Please keep the pictures out and write out exactly the lines from the first in the data below through the one containing "(433, 189) = (476, 233): grey", both included.
....................
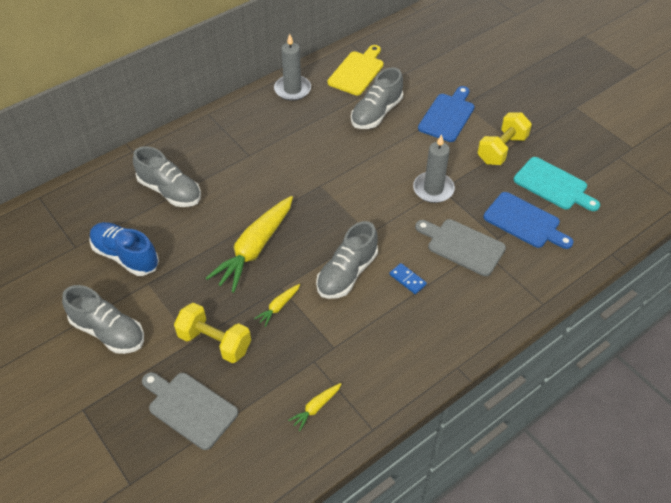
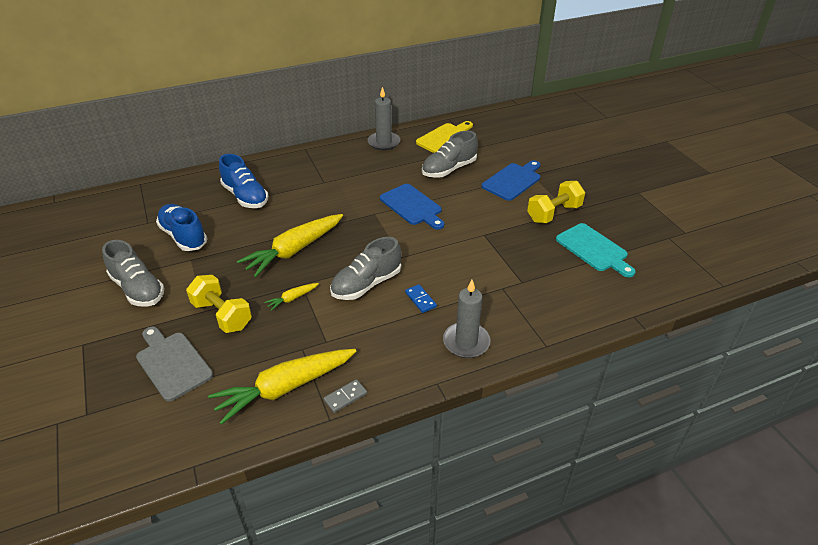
camera: 15 degrees right, 10 degrees down
(170, 191) = (245, 196): grey shoe -> blue shoe
(316, 408) = (285, 388): yellow carrot -> yellow carrot, size x2.28
(378, 403) = (345, 397): none -> grey domino
(433, 189) = (476, 233): grey candle -> grey candle (466, 342)
(462, 246) = (485, 282): grey cutting board -> none
(524, 222) = (554, 274): blue cutting board -> blue cutting board (412, 206)

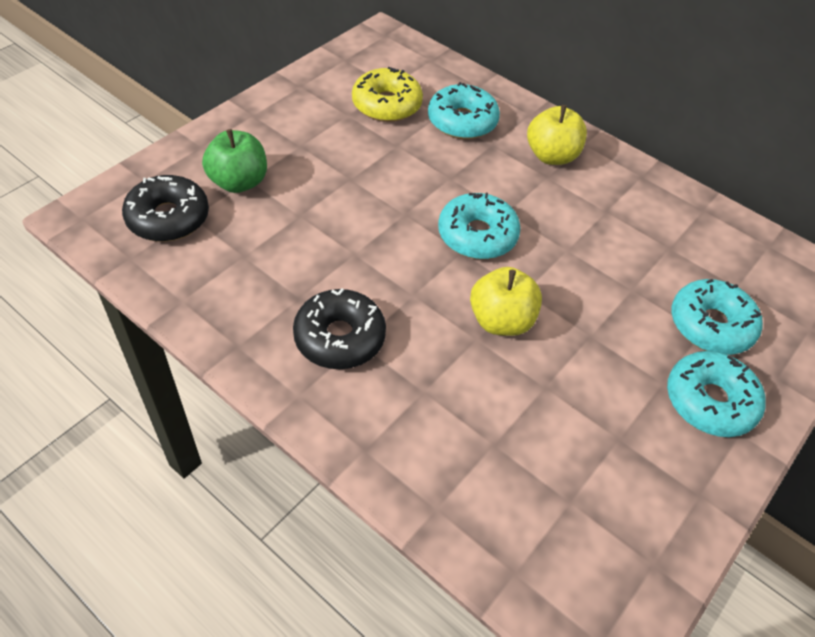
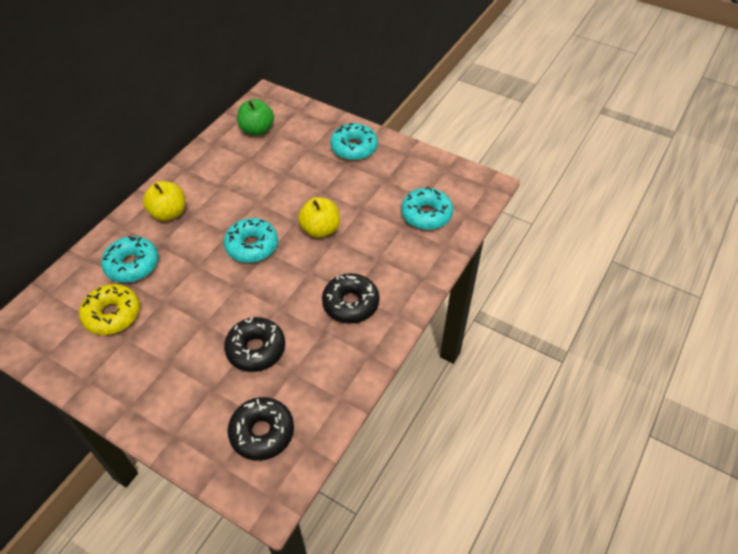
camera: 95 degrees left, 0 degrees up
(238, 182) = (215, 395): green apple -> green apple (257, 130)
(293, 223) = (256, 349): none -> black donut
(711, 325) = (304, 145): turquoise donut -> turquoise donut (426, 214)

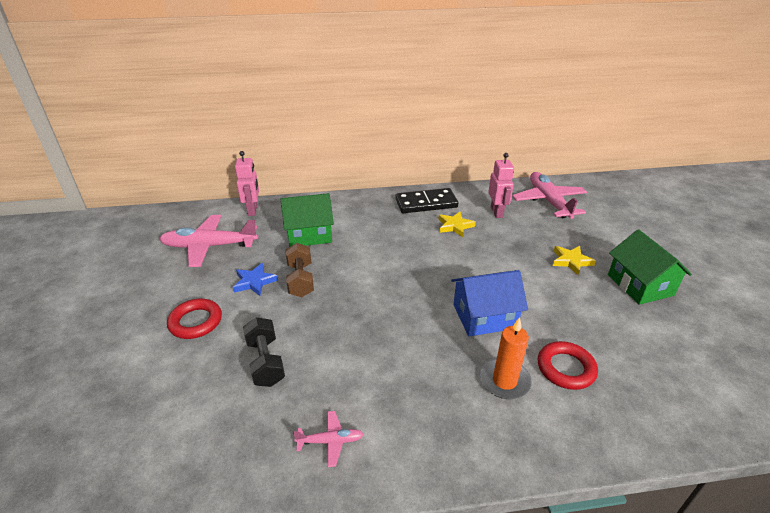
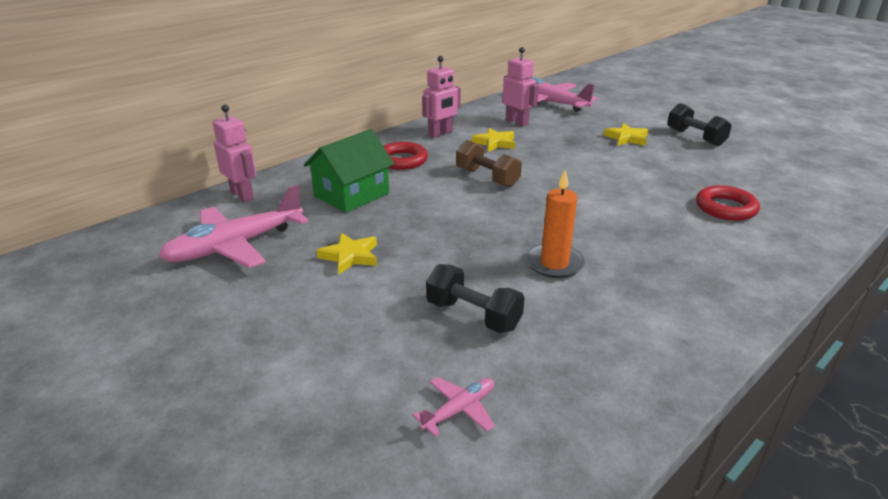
camera: 35 degrees left, 5 degrees down
(196, 322) = (332, 319): red ring -> red ring (402, 160)
(254, 282) = (350, 256): blue star -> yellow star
(300, 280) = (403, 235): brown dumbbell -> brown dumbbell (487, 178)
(330, 441) = (632, 343): pink plane -> pink plane (459, 410)
(426, 203) = (440, 133): black domino -> pink robot
(484, 316) = (618, 198): blue house -> none
(504, 381) = (698, 234): orange candle -> orange candle (554, 263)
(640, 285) = (695, 137): green house -> black dumbbell

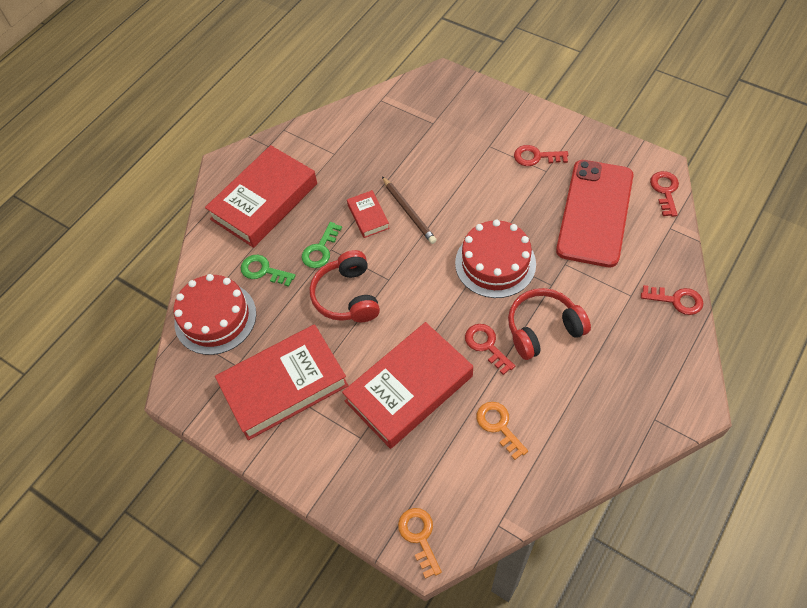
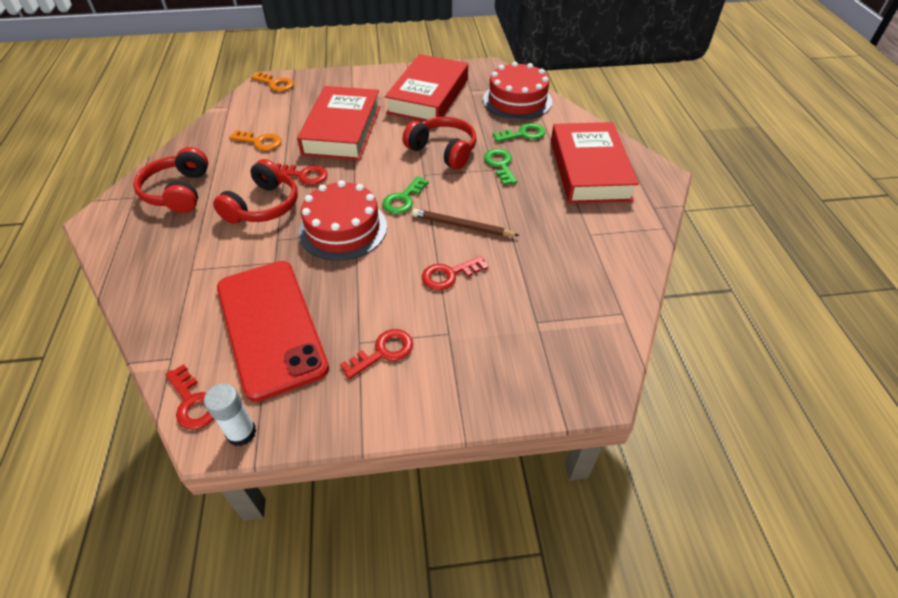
camera: 135 degrees right, 10 degrees down
(368, 216) = (492, 204): red book -> none
(427, 263) = (403, 199): none -> green key
(610, 398) = (178, 192): none -> red headphones
(643, 159) = (241, 433): none -> white glue stick
(676, 300) = (140, 288): red key -> red key (449, 275)

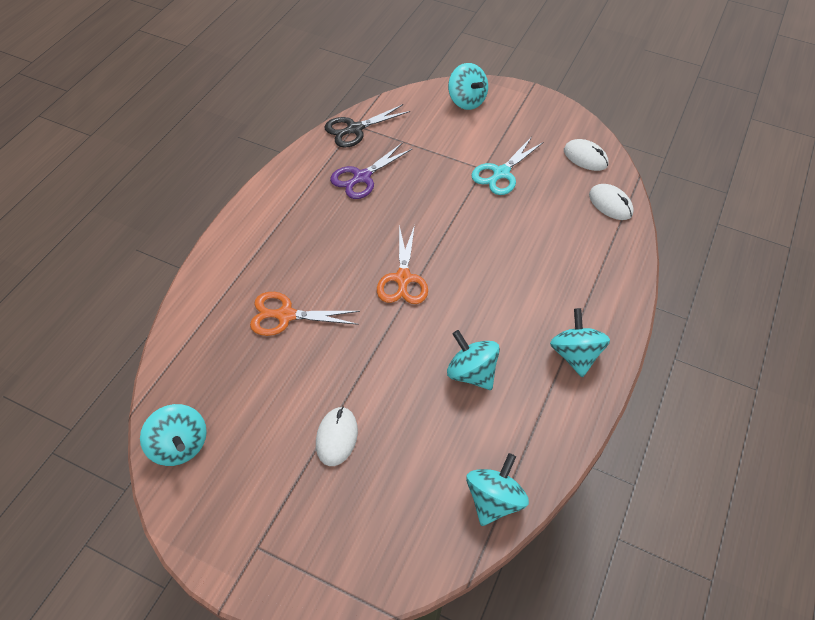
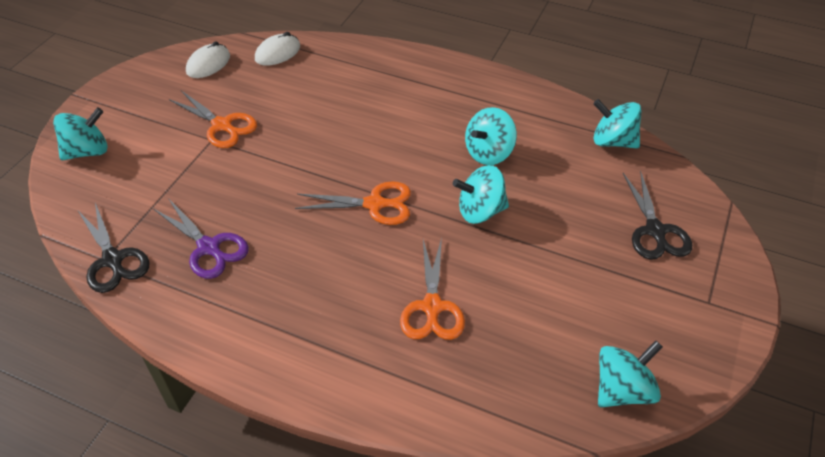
camera: 90 degrees left, 5 degrees down
(336, 437) = (579, 249): white mouse -> none
(355, 516) = (655, 231): none -> black scissors
(501, 173) = (222, 125): turquoise scissors -> orange scissors
(575, 355) = (460, 87): turquoise spinning top -> turquoise spinning top (480, 211)

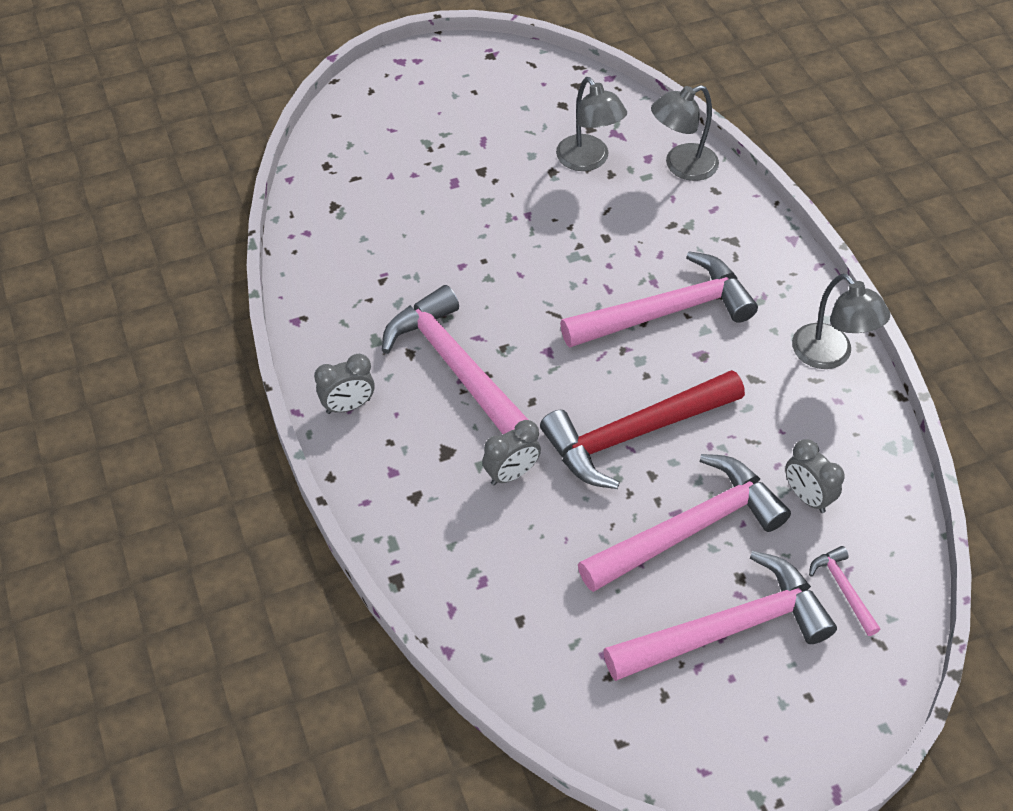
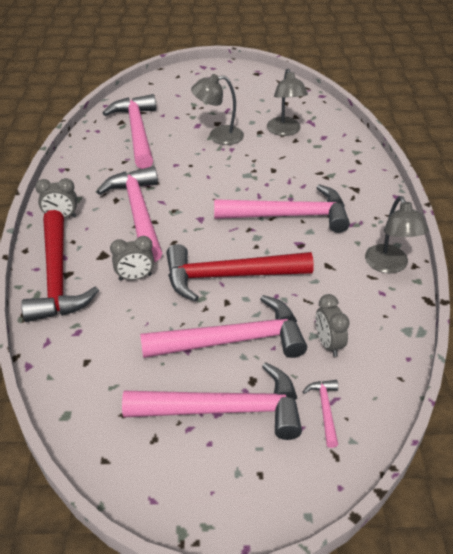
camera: 20 degrees right, 10 degrees down
(370, 219) = (137, 132): none -> pink hammer
(404, 507) = (57, 277): none -> red hammer
(681, 166) = (342, 145): grey lamp -> grey lamp (218, 136)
....................
(Output of the exercise):
camera: 15 degrees right, 10 degrees down
(170, 191) = (245, 196): grey shoe -> blue shoe
(316, 408) = (285, 388): yellow carrot -> yellow carrot, size x2.28
(378, 403) = (345, 397): none -> grey domino
(433, 189) = (476, 233): grey candle -> grey candle (466, 342)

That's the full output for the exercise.